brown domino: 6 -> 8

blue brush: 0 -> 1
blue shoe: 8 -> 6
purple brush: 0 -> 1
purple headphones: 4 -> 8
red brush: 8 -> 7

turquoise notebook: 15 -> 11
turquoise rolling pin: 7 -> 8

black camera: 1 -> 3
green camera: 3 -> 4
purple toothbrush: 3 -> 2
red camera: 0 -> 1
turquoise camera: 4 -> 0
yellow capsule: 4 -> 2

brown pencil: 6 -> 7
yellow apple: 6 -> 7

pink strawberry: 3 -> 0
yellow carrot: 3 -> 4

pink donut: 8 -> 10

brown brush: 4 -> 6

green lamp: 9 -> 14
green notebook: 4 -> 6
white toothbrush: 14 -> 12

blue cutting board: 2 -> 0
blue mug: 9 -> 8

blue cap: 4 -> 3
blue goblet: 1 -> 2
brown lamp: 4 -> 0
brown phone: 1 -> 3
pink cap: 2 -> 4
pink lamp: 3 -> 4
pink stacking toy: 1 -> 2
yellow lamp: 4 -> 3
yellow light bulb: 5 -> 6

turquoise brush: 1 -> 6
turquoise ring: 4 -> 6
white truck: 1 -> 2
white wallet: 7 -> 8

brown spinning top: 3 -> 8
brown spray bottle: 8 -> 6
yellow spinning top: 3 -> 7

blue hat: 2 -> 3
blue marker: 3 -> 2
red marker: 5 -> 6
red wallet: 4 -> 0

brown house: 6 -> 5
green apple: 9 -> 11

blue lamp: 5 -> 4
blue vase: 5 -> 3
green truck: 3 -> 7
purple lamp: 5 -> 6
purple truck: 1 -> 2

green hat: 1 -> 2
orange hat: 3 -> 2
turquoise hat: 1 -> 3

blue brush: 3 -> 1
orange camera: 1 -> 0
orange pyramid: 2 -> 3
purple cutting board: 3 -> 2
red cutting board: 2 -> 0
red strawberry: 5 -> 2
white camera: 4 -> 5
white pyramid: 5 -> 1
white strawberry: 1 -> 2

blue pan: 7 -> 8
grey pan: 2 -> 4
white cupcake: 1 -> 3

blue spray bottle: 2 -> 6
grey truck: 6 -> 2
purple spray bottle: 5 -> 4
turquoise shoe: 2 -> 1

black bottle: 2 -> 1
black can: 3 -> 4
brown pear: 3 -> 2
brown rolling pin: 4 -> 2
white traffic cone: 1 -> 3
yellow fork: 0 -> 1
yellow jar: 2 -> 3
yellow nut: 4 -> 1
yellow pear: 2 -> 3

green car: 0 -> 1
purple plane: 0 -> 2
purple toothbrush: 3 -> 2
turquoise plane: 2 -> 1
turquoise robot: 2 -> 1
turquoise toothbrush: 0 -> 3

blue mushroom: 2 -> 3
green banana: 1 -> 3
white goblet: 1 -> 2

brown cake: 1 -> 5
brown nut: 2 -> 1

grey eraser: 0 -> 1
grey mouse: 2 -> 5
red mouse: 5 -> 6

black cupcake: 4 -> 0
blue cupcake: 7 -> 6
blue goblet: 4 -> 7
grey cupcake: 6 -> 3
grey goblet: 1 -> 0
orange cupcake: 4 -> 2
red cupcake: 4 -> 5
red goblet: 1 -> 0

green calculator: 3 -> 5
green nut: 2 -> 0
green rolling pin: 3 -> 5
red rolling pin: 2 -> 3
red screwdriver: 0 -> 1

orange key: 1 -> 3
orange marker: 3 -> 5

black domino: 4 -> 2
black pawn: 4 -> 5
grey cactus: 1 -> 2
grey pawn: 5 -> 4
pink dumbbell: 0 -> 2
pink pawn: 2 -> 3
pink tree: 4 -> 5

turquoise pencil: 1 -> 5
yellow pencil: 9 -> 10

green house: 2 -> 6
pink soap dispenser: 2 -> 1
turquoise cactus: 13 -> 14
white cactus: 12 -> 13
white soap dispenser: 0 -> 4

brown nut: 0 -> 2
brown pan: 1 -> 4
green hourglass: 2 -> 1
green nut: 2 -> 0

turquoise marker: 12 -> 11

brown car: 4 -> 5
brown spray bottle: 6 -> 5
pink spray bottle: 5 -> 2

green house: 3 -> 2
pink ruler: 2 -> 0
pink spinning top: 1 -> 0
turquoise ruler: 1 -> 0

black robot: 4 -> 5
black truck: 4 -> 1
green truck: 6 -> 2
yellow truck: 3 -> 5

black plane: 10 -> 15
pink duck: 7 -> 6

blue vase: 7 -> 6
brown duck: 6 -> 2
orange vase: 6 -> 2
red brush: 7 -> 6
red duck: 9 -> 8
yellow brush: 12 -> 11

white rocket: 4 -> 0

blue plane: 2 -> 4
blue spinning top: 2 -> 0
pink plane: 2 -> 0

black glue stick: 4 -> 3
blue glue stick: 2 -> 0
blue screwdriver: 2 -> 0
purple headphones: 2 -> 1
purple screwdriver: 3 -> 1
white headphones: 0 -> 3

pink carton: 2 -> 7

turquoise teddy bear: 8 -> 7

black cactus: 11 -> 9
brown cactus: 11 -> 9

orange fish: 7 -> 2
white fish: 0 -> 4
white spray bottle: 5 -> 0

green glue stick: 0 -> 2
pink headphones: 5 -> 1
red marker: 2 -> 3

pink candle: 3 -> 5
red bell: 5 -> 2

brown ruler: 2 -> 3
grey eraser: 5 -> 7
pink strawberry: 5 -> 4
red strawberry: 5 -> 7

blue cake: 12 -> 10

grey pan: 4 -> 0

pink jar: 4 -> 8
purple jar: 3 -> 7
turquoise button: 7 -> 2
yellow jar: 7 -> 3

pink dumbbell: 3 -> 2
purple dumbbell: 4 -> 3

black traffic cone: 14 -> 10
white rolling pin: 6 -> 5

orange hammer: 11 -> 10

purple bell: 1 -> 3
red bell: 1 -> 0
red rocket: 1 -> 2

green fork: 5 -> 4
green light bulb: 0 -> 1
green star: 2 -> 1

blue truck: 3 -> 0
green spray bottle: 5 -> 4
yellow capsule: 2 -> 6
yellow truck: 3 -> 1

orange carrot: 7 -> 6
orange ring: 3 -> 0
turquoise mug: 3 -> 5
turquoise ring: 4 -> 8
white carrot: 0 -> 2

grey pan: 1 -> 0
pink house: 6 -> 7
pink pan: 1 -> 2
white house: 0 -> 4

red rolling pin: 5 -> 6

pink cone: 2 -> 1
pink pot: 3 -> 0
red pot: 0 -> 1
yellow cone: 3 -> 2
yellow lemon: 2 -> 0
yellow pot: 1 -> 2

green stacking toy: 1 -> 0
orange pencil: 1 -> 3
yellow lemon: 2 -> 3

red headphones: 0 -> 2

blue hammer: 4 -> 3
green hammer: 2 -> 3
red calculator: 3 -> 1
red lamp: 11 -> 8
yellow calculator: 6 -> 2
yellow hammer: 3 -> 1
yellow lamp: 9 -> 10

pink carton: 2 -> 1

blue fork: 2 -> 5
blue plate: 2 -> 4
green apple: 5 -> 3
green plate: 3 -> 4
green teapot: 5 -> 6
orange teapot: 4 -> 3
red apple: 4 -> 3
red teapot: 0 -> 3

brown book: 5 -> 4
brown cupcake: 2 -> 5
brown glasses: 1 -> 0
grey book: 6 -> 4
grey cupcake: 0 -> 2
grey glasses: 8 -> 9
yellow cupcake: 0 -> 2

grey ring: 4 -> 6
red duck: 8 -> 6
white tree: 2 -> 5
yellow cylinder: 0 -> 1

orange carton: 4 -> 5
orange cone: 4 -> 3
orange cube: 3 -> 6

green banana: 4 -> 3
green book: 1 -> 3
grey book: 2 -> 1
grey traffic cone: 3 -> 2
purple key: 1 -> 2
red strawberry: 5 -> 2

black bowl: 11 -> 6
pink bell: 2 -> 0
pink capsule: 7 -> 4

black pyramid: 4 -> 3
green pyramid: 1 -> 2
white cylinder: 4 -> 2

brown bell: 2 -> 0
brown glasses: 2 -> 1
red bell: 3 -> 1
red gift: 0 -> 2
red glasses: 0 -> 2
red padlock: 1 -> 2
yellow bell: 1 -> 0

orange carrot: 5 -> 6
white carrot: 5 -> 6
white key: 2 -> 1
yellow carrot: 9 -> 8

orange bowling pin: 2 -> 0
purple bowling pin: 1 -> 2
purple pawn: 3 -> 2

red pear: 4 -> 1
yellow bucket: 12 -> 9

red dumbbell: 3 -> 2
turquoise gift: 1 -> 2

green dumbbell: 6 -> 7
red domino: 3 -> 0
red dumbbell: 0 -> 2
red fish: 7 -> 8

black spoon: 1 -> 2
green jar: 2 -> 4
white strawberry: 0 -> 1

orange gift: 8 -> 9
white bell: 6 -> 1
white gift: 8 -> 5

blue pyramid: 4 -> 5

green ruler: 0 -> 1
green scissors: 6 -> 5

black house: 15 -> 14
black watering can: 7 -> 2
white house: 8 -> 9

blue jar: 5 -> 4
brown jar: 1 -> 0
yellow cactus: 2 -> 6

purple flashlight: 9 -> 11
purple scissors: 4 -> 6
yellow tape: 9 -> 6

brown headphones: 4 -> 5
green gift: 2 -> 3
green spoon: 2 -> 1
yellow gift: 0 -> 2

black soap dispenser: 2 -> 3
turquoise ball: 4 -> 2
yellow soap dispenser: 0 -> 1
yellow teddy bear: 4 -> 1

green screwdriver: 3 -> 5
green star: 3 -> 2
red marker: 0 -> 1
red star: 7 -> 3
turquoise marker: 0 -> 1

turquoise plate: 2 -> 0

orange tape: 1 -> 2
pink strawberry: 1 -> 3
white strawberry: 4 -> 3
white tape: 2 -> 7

——

**Activity:** Reproduce exactly the stretch of the material above that starts at the line with "purple headphones: 4 -> 8" and ends at the line with "brown spray bottle: 8 -> 6", both included, and nothing else.

**Task output:**
purple headphones: 4 -> 8
red brush: 8 -> 7

turquoise notebook: 15 -> 11
turquoise rolling pin: 7 -> 8

black camera: 1 -> 3
green camera: 3 -> 4
purple toothbrush: 3 -> 2
red camera: 0 -> 1
turquoise camera: 4 -> 0
yellow capsule: 4 -> 2

brown pencil: 6 -> 7
yellow apple: 6 -> 7

pink strawberry: 3 -> 0
yellow carrot: 3 -> 4

pink donut: 8 -> 10

brown brush: 4 -> 6

green lamp: 9 -> 14
green notebook: 4 -> 6
white toothbrush: 14 -> 12

blue cutting board: 2 -> 0
blue mug: 9 -> 8

blue cap: 4 -> 3
blue goblet: 1 -> 2
brown lamp: 4 -> 0
brown phone: 1 -> 3
pink cap: 2 -> 4
pink lamp: 3 -> 4
pink stacking toy: 1 -> 2
yellow lamp: 4 -> 3
yellow light bulb: 5 -> 6

turquoise brush: 1 -> 6
turquoise ring: 4 -> 6
white truck: 1 -> 2
white wallet: 7 -> 8

brown spinning top: 3 -> 8
brown spray bottle: 8 -> 6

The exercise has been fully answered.